▶ [WHAT IS REQUIRED]:
Look for the string "bowl" in the material below. Copy every line where you find it.

▶ [DATA SEGMENT]:
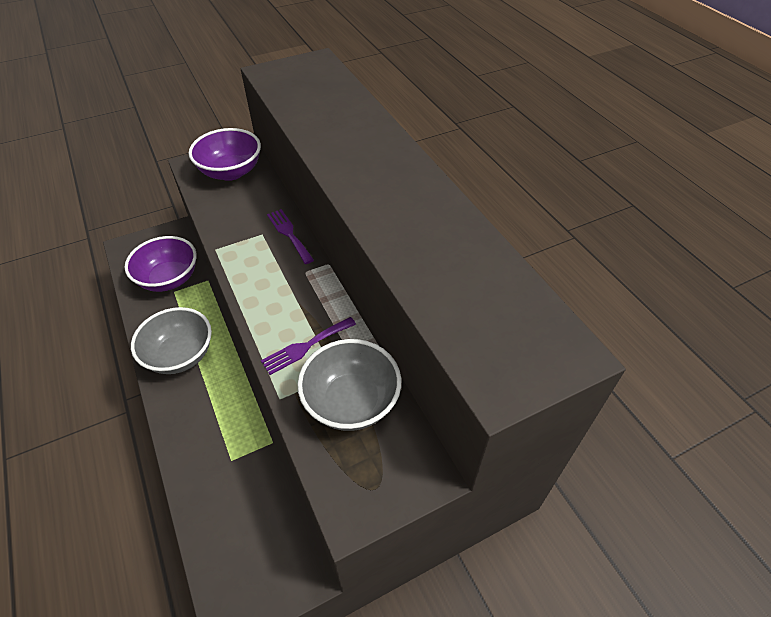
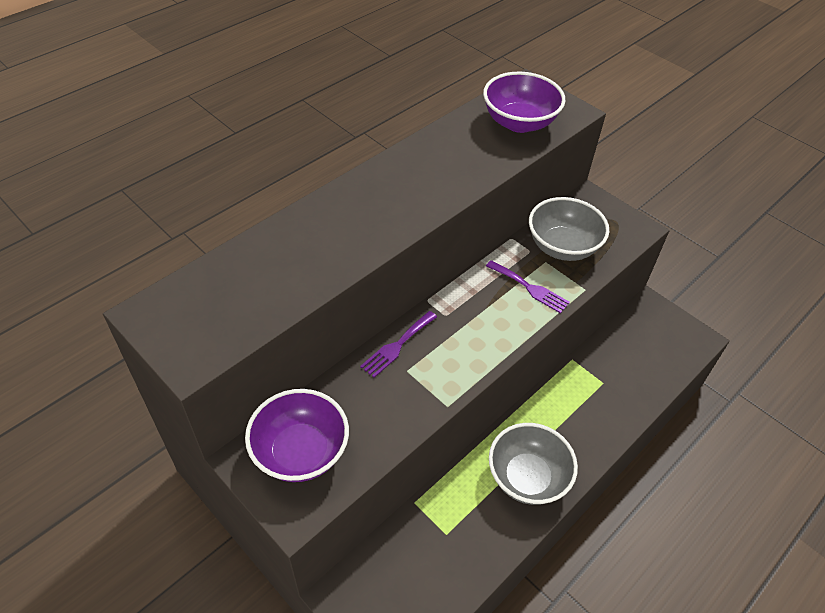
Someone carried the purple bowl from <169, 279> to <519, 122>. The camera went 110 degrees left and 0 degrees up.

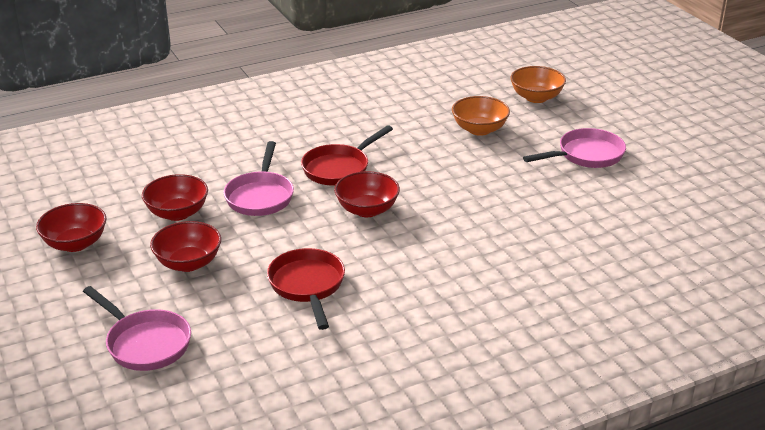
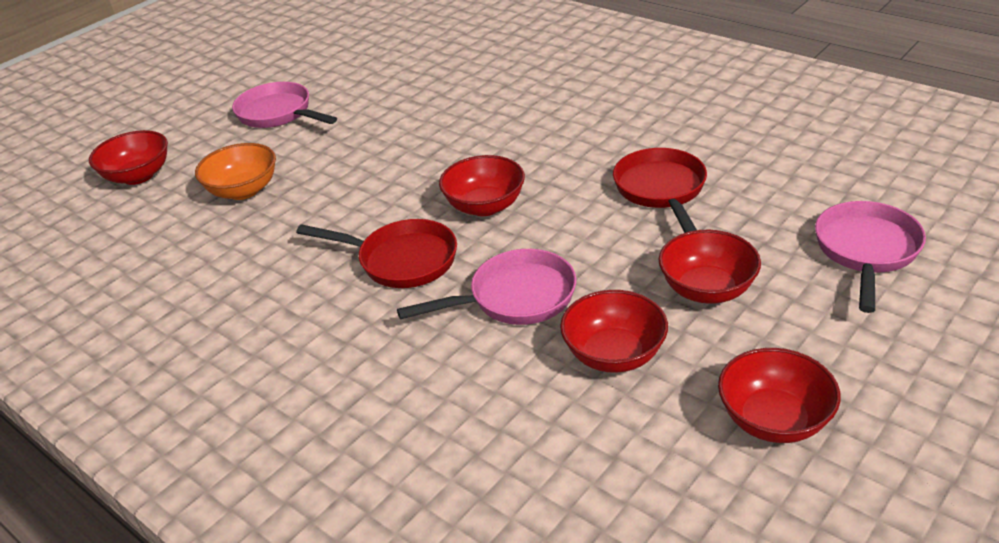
Someone repainted the orange bowl at <536, 97>, which became the red bowl at <138, 176>. Someone rotated the red pan at <307, 286> by 120 degrees clockwise. The camera went 110 degrees left and 5 degrees up.

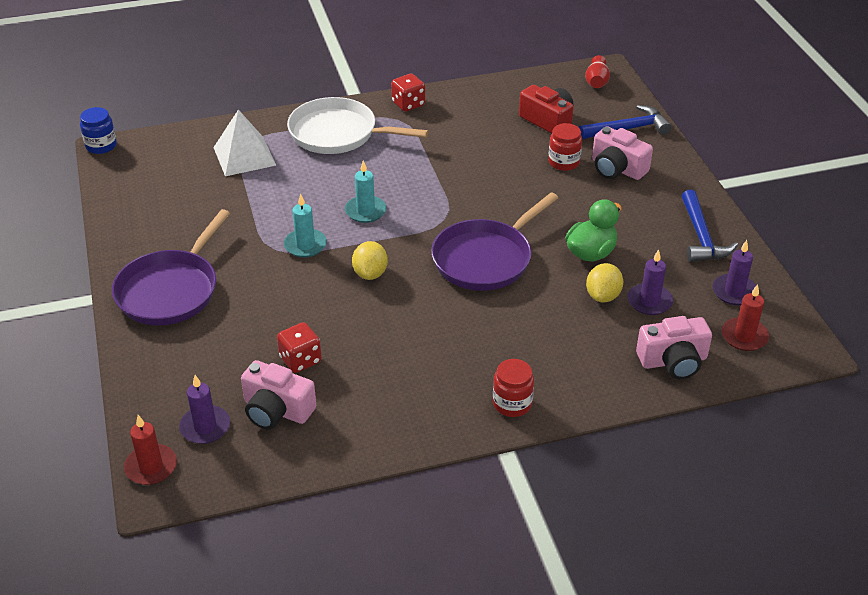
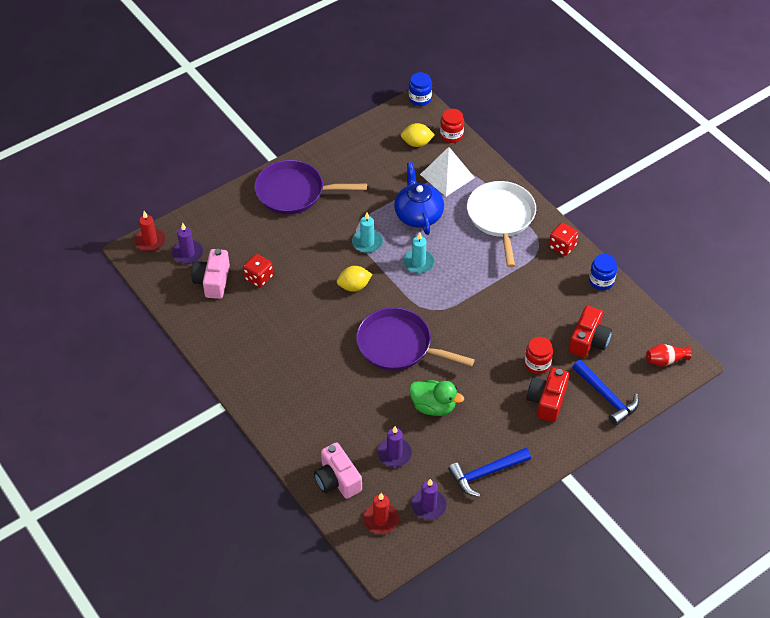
Someone put down the blue teapot at <418, 214>. Someone carried the yellow lemon from <603, 296> to <417, 143>. Someone carried the red jar from <512, 403> to <451, 135>. Someone repainted the pink camera at <617, 168>, which became the red camera at <547, 401>. Someone put down the blue jar at <601, 281>. The camera went 70 degrees right and 10 degrees up.

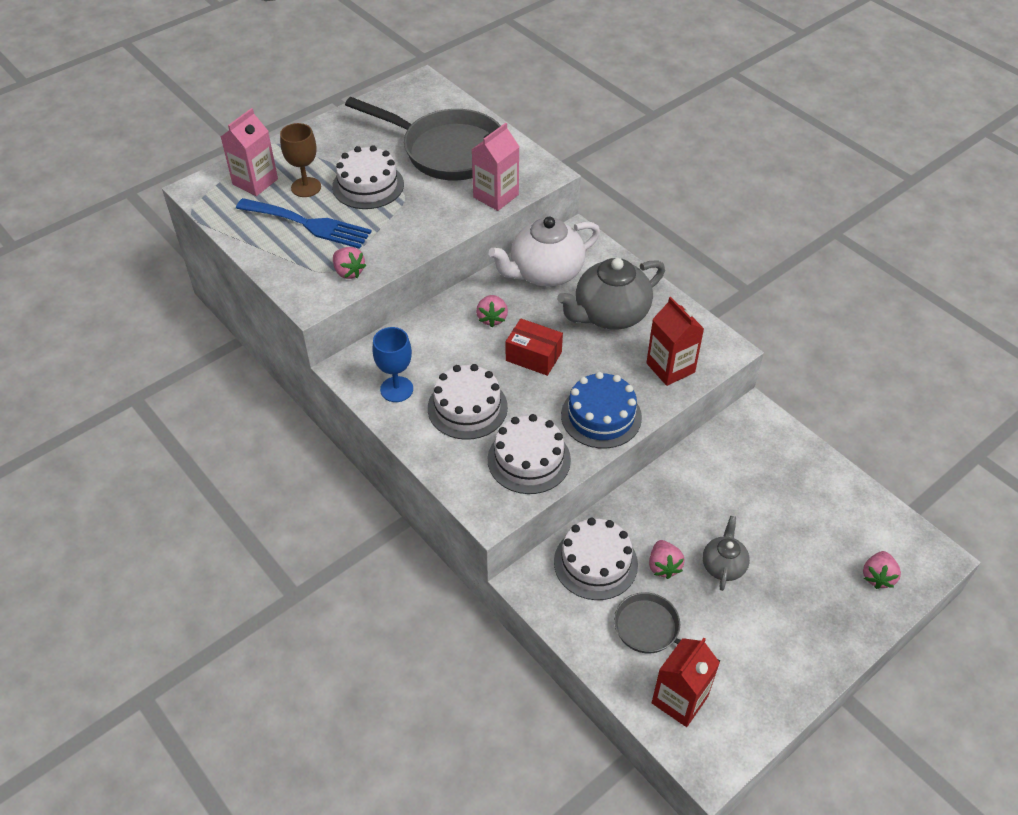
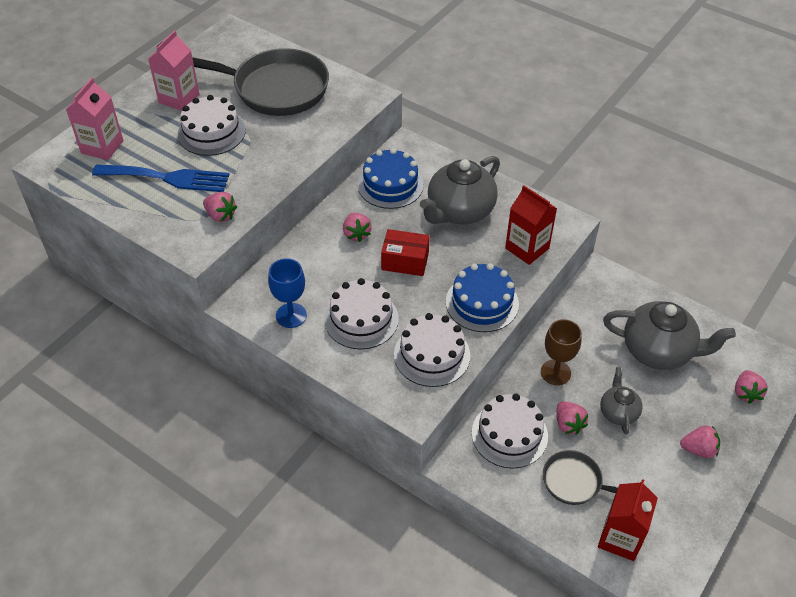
Someone carried the pink carton from <496, 196> to <179, 98>. Someone swapped the white teapot at <545, 273> for the blue cake at <390, 185>. Someone carried the brown goblet from <306, 187> to <555, 372>. Someone put down the grey teapot at <658, 351>. Someone put down the pink strawberry at <698, 449>. The camera went 15 degrees left and 0 degrees up.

▶ [ANSWER SECTION]:
Someone carried the purple bowl from <169, 279> to <519, 122>. The camera went 110 degrees left and 0 degrees up.
Someone repainted the orange bowl at <536, 97>, which became the red bowl at <138, 176>. Someone rotated the red pan at <307, 286> by 120 degrees clockwise. The camera went 110 degrees left and 5 degrees up.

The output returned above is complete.